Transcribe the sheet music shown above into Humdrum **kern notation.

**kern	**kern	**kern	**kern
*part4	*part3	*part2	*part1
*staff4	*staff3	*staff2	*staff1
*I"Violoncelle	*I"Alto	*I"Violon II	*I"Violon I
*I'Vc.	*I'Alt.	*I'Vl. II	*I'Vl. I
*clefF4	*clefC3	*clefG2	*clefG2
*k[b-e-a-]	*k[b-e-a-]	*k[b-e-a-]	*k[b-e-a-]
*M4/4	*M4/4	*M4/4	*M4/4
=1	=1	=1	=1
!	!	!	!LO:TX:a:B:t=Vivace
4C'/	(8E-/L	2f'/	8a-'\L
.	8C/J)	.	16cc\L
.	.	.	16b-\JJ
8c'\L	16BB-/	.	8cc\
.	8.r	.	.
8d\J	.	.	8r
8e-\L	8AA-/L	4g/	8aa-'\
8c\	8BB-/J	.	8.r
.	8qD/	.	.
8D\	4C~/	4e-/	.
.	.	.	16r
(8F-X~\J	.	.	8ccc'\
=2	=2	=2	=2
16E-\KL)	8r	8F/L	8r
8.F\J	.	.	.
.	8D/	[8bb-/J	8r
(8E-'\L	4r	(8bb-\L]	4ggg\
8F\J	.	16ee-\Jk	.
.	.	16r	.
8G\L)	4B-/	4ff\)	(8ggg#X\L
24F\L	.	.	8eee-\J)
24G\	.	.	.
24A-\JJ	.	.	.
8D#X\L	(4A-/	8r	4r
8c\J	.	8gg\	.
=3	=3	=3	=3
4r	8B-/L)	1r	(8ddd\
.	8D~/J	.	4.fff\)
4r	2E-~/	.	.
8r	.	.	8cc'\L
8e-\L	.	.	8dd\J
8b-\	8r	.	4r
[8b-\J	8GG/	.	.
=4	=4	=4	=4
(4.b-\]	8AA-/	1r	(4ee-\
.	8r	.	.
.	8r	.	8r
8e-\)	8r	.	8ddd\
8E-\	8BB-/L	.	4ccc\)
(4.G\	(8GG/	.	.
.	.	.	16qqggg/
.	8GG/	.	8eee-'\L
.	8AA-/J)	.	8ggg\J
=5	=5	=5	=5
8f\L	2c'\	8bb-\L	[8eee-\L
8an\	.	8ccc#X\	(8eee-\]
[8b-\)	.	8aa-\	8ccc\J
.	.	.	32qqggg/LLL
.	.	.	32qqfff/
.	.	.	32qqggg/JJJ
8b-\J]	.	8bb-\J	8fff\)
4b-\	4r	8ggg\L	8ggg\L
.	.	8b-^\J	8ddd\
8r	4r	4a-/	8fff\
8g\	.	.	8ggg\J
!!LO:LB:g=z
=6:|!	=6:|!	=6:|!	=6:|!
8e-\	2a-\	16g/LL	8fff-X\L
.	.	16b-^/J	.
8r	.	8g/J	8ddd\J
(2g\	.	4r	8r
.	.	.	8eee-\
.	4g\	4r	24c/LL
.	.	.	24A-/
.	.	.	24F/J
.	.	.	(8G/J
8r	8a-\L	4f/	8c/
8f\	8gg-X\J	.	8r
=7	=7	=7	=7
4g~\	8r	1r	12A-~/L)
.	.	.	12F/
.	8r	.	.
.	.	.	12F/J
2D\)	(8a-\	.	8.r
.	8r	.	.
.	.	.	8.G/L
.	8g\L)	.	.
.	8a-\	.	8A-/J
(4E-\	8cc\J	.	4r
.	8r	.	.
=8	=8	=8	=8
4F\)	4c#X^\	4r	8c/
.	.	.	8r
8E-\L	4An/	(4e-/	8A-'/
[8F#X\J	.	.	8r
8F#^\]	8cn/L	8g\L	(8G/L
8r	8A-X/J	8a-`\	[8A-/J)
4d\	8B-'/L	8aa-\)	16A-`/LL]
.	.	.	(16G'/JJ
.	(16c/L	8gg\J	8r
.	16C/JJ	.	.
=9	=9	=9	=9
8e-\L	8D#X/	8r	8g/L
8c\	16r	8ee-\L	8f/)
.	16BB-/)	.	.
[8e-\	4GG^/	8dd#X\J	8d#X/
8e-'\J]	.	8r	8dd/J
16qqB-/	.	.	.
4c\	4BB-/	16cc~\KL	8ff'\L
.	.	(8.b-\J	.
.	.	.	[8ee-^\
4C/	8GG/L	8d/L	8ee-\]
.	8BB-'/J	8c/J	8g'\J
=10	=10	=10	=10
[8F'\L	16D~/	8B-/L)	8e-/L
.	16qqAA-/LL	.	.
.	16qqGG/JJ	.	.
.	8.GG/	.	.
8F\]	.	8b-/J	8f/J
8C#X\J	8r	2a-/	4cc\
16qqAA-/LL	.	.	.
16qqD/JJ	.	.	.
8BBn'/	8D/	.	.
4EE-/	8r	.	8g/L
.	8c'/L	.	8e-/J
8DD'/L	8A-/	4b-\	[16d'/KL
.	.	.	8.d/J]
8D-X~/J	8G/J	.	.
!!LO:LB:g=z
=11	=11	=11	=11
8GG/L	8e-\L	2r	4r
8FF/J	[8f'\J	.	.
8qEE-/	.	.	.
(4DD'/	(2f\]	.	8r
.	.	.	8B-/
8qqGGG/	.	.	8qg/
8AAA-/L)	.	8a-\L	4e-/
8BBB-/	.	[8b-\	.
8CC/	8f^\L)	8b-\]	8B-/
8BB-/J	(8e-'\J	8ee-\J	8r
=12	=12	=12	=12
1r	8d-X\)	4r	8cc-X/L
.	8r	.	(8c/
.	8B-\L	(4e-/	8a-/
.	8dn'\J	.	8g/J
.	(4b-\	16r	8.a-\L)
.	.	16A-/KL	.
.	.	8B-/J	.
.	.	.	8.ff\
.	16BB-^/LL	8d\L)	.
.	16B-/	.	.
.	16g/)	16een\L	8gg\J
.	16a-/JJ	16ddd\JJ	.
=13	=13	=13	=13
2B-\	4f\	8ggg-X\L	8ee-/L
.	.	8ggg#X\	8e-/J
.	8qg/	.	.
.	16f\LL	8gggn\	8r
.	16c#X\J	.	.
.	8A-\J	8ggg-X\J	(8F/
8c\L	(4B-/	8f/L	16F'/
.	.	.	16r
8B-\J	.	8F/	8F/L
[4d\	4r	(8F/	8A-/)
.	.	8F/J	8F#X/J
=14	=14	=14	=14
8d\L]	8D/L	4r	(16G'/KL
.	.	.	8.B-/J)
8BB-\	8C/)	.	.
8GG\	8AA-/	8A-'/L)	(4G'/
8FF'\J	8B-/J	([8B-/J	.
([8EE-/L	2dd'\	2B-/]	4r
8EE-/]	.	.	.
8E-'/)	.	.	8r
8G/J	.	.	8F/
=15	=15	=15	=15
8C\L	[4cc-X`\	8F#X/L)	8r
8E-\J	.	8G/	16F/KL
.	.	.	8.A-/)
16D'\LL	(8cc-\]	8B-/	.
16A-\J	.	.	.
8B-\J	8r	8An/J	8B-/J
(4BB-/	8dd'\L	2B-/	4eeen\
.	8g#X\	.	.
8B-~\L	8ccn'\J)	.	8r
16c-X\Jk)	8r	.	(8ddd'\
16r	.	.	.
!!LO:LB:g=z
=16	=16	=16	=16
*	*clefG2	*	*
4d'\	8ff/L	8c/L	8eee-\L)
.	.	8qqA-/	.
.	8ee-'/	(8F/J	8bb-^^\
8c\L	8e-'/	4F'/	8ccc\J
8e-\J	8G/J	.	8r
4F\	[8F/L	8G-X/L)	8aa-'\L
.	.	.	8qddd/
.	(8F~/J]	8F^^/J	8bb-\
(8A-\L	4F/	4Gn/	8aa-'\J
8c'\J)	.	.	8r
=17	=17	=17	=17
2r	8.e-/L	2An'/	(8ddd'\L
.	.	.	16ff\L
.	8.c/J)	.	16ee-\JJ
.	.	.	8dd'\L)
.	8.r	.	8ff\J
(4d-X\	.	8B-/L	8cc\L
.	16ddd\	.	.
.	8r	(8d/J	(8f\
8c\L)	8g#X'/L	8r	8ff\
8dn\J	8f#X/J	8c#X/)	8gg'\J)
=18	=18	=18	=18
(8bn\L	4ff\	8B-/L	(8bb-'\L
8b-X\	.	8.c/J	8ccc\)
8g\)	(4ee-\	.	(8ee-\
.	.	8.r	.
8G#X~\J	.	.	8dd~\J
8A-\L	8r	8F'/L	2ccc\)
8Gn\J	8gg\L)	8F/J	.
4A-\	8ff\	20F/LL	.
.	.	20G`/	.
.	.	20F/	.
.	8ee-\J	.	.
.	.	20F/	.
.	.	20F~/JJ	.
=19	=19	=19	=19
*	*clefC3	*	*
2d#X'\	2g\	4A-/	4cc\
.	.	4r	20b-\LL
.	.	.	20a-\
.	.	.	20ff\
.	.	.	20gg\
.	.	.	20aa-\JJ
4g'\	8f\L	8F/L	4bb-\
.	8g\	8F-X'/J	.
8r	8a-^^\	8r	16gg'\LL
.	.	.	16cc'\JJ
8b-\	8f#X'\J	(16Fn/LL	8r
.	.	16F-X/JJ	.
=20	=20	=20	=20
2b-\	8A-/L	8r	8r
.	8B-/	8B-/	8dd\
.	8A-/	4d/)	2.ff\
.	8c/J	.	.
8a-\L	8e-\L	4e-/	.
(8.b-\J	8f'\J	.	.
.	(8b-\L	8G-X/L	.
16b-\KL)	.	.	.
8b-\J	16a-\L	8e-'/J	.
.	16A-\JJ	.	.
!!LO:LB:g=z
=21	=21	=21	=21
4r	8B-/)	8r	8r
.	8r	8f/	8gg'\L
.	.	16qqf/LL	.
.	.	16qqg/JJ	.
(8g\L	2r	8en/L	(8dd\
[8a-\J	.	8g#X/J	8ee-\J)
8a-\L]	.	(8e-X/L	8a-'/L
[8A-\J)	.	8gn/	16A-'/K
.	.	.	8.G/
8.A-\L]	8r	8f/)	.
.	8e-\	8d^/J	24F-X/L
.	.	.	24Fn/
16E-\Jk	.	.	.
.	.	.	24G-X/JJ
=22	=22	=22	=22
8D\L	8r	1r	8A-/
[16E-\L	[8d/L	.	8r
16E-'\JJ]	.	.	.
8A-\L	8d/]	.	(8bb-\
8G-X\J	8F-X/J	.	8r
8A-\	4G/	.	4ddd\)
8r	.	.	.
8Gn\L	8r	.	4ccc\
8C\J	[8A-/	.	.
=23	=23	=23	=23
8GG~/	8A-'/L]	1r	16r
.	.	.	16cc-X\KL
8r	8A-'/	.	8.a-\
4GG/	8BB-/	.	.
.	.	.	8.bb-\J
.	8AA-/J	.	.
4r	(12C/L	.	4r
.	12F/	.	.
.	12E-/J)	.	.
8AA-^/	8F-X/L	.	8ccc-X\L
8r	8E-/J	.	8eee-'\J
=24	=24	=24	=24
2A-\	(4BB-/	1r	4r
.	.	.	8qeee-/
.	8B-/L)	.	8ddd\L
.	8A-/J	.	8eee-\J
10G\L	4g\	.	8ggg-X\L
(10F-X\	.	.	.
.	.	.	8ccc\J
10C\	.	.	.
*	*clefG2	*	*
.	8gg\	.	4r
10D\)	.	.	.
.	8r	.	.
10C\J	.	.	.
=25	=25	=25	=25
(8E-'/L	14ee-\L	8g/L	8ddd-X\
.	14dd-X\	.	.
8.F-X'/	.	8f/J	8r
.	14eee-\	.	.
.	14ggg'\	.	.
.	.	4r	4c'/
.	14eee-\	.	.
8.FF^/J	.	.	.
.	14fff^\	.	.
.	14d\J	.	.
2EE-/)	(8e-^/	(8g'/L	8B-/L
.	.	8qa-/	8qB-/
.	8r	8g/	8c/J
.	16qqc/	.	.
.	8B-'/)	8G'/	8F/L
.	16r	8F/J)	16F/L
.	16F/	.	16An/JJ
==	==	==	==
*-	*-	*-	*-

Problem to work on: Count the lines in the records that contain the string "kern", and give only the number.

Task response: 2